**Task to carry out:**
Pictures must be dropped from the copy of the entries below; all else is returned exactly.

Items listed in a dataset
───

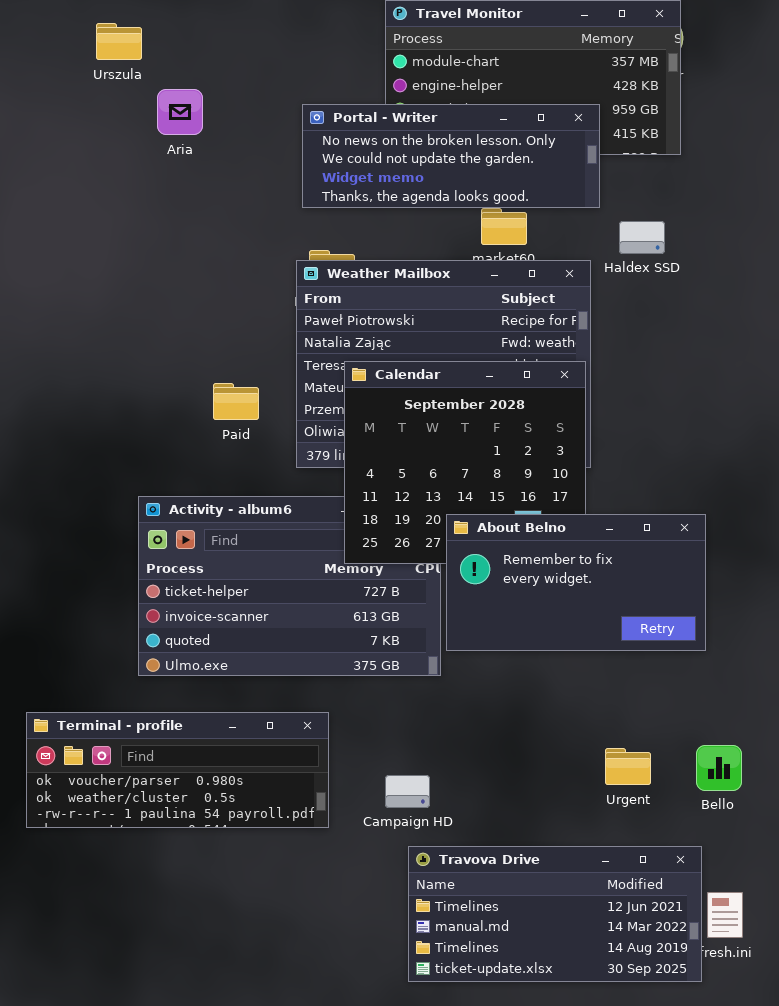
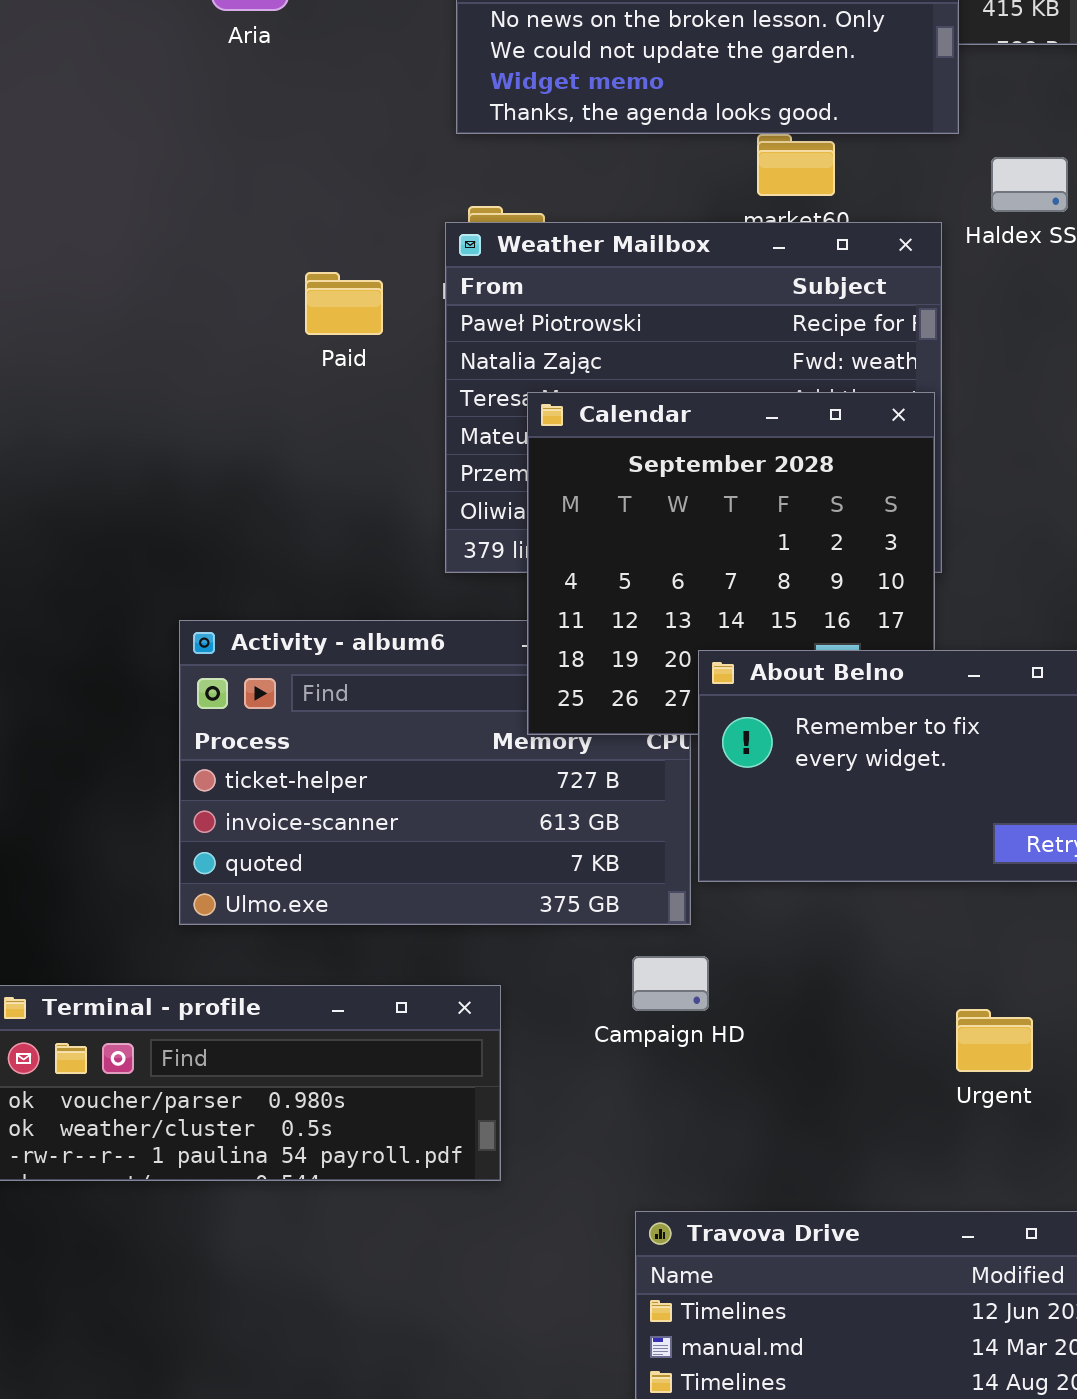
Paid: [213,383,259,420] -> [305,272,383,335], moved
Urgent: [605,748,651,785] -> [956,1009,1033,1072], moved
Campaign HD: [385,775,430,808] -> [632,956,709,1011], moved

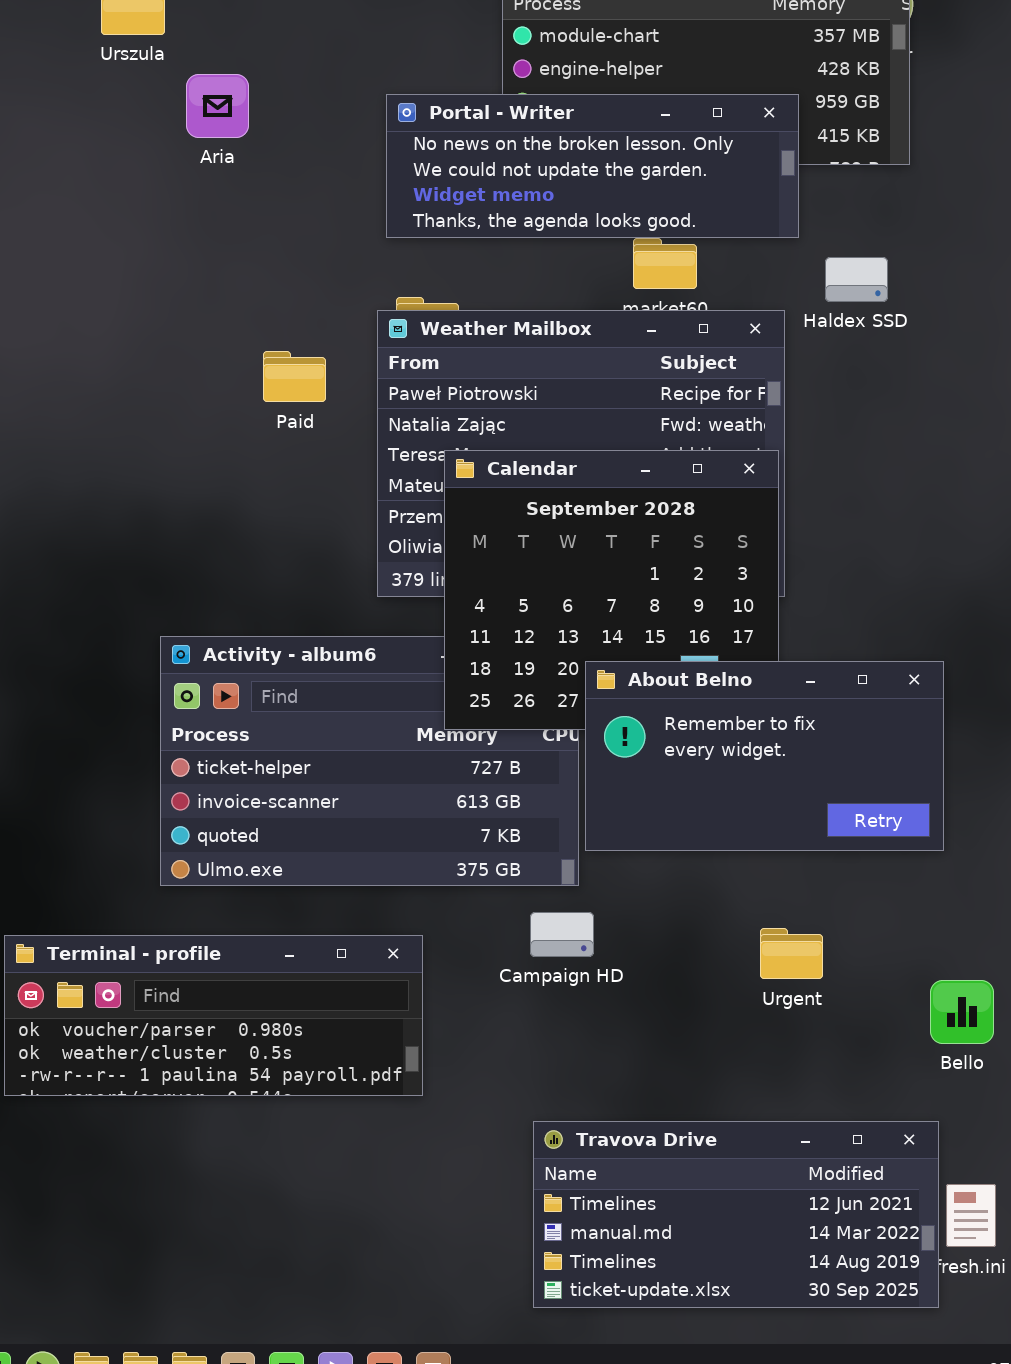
Urgent: [956,1009,1033,1072] -> [760,928,823,979], moved

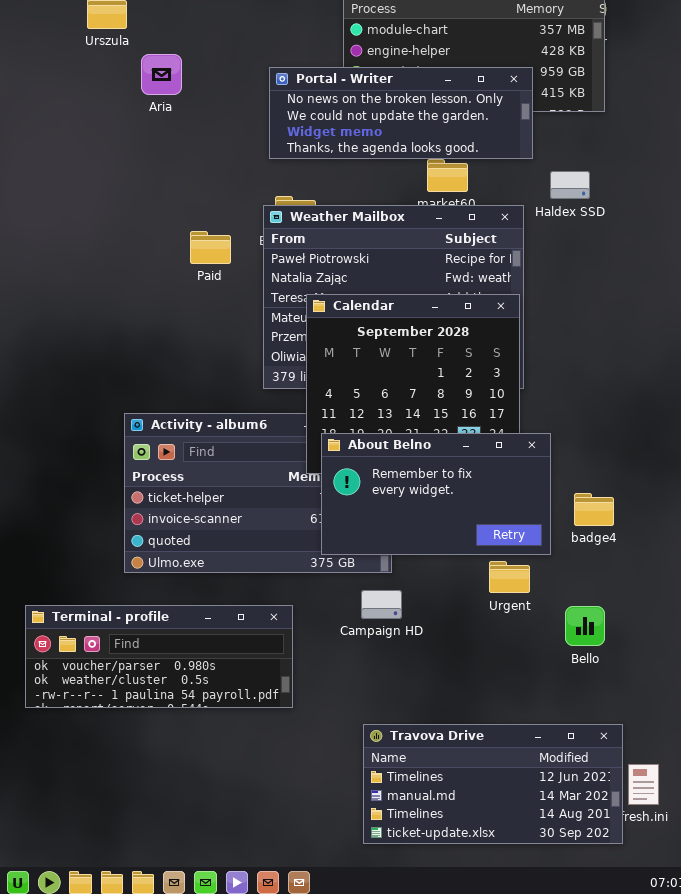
About Belno: [585,661,944,851] -> [321,433,551,555], moved
Urgent: [760,928,823,979] -> [489,561,530,593], moved
Bello: [930,980,994,1044] -> [565,606,605,646], moved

───

**Output of the task:**
Paid: [213,383,259,420] -> [305,272,383,335], moved
Urgent: [605,748,651,785] -> [956,1009,1033,1072], moved
Campaign HD: [385,775,430,808] -> [632,956,709,1011], moved

Urgent: [956,1009,1033,1072] -> [760,928,823,979], moved

About Belno: [585,661,944,851] -> [321,433,551,555], moved
Urgent: [760,928,823,979] -> [489,561,530,593], moved
Bello: [930,980,994,1044] -> [565,606,605,646], moved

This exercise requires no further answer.